» Requirement:
Identify each line in the records below that contains the word "grey", and copy it.

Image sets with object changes
____________________
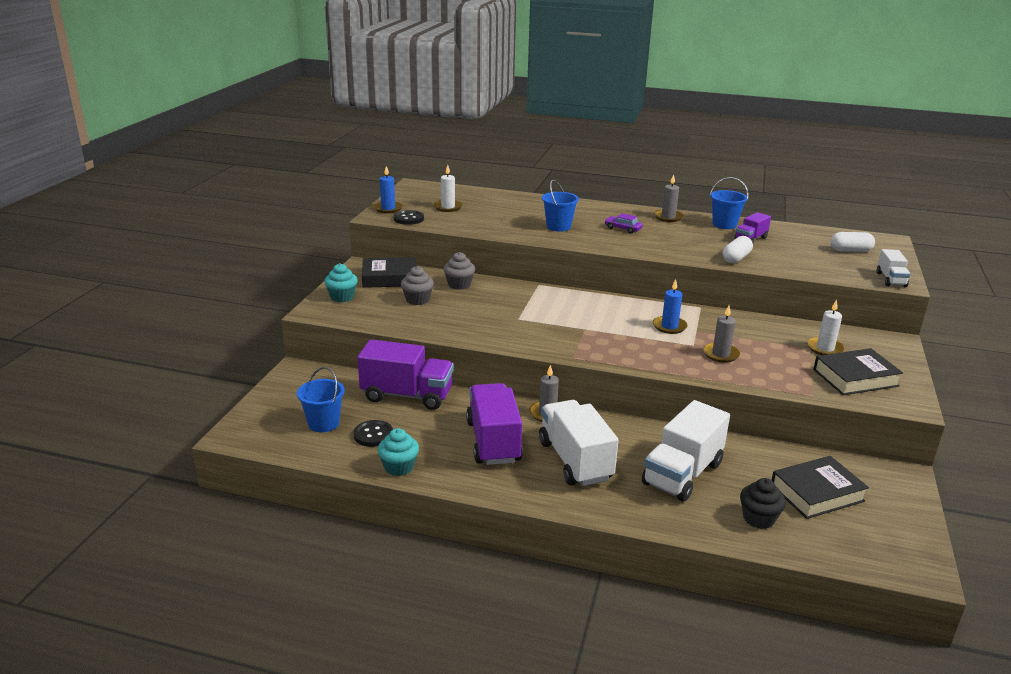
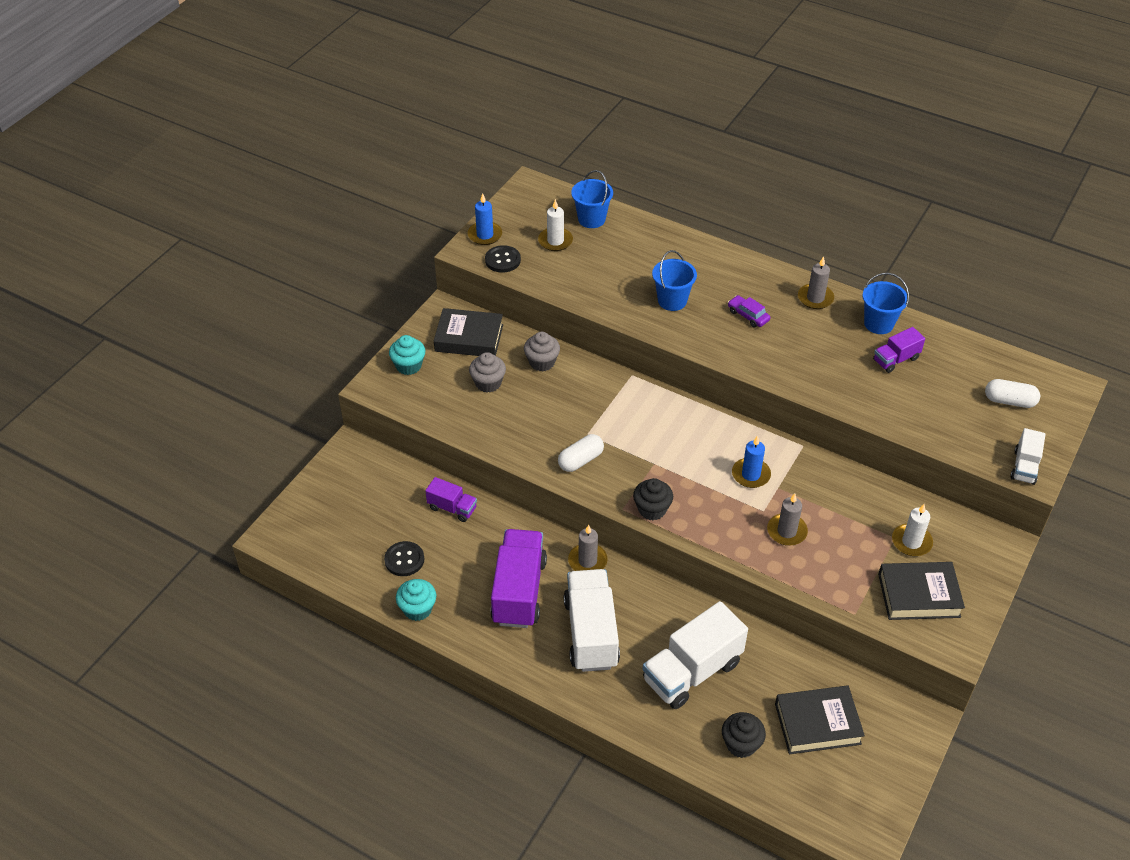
camera: 15 degrees right, 20 degrees up
(323, 423) = (360, 535): blue bucket -> blue bucket (591, 219)
(407, 395) = (452, 508): purple truck -> purple truck, size x0.52
(598, 355) = (652, 509): none -> black cupcake
(736, 258) = (857, 396): white capsule -> white capsule (580, 460)

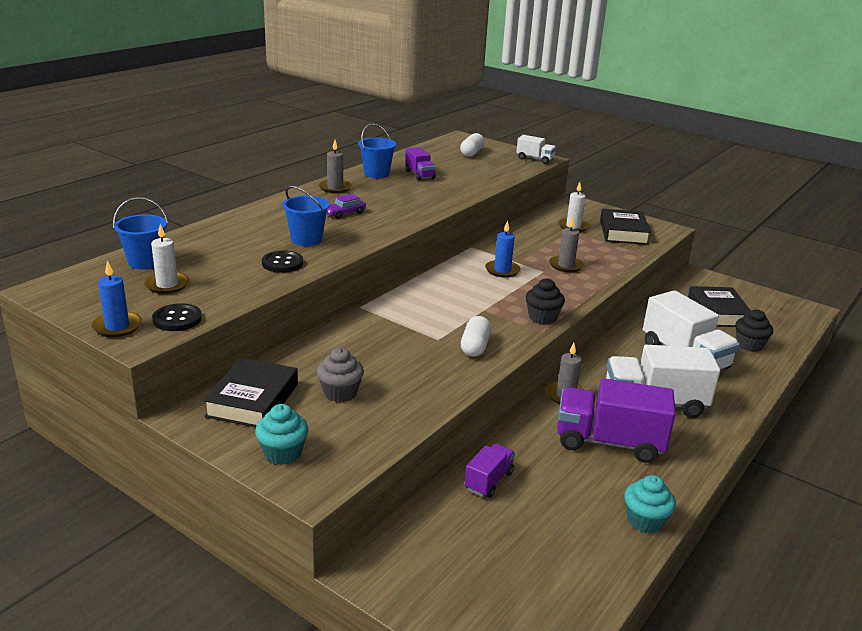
camera: 85 degrees left, 20 degrees down
(404, 560) = (570, 528): black button -> black button (282, 263)
(542, 362) = (319, 354): grey cupcake -> none
(580, 460) = (475, 347): white capsule -> white capsule turned 45 degrees clockwise

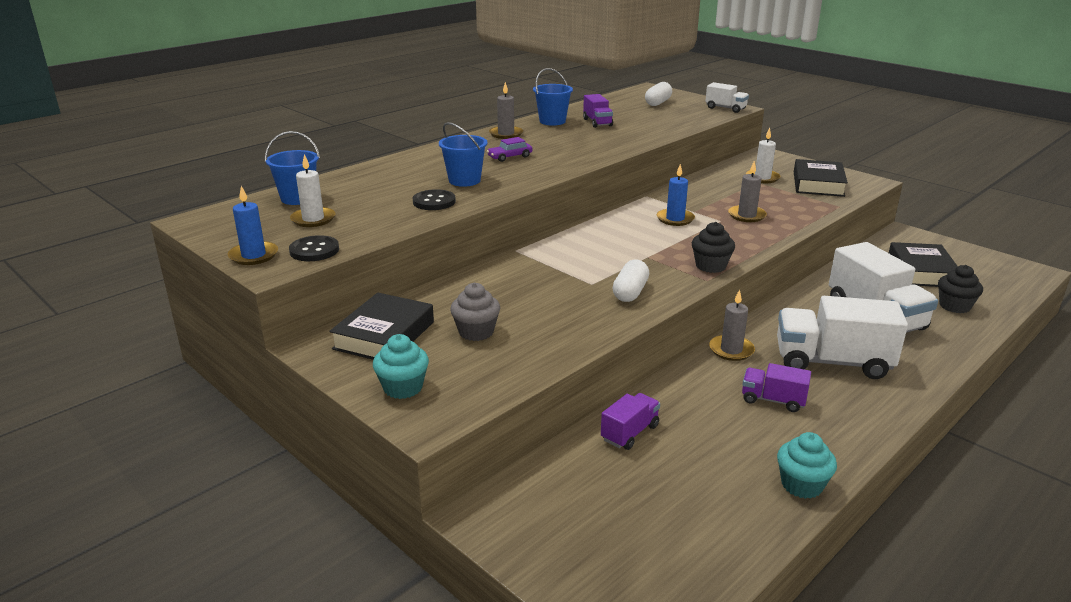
camera: 10 degrees right, 0 degrees up
(609, 442) = (773, 400): purple truck -> purple truck, size x0.52

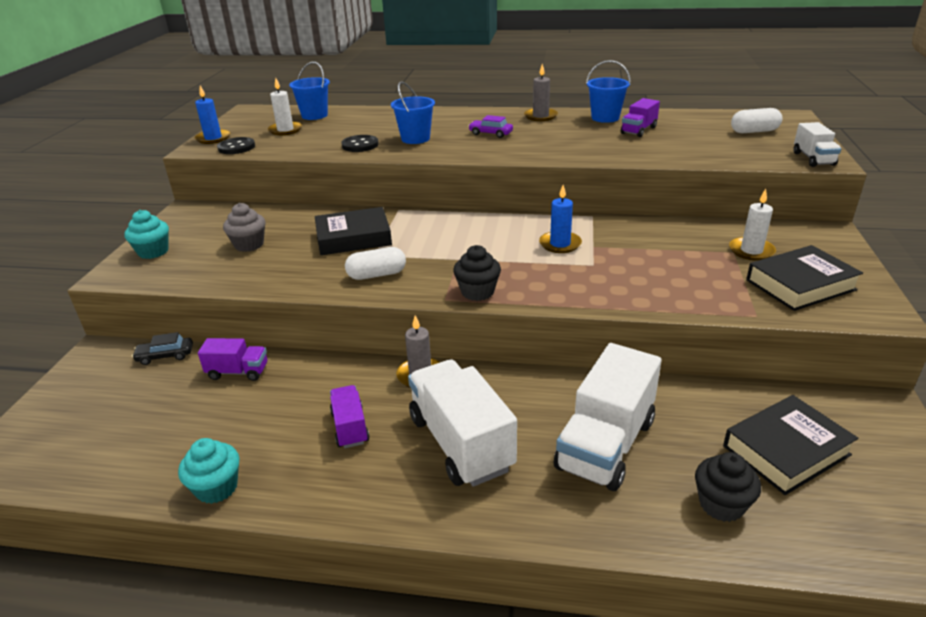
camera: 55 degrees right, 5 degrees up
(384, 335) = (218, 221): black book -> black book (353, 238)
(547, 470) = (165, 356): none -> black car
(746, 215) = (629, 273): grey candle -> none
____________________
» Solution to the exercise:
(542, 362) = (319, 354): grey cupcake -> none
(746, 215) = (629, 273): grey candle -> none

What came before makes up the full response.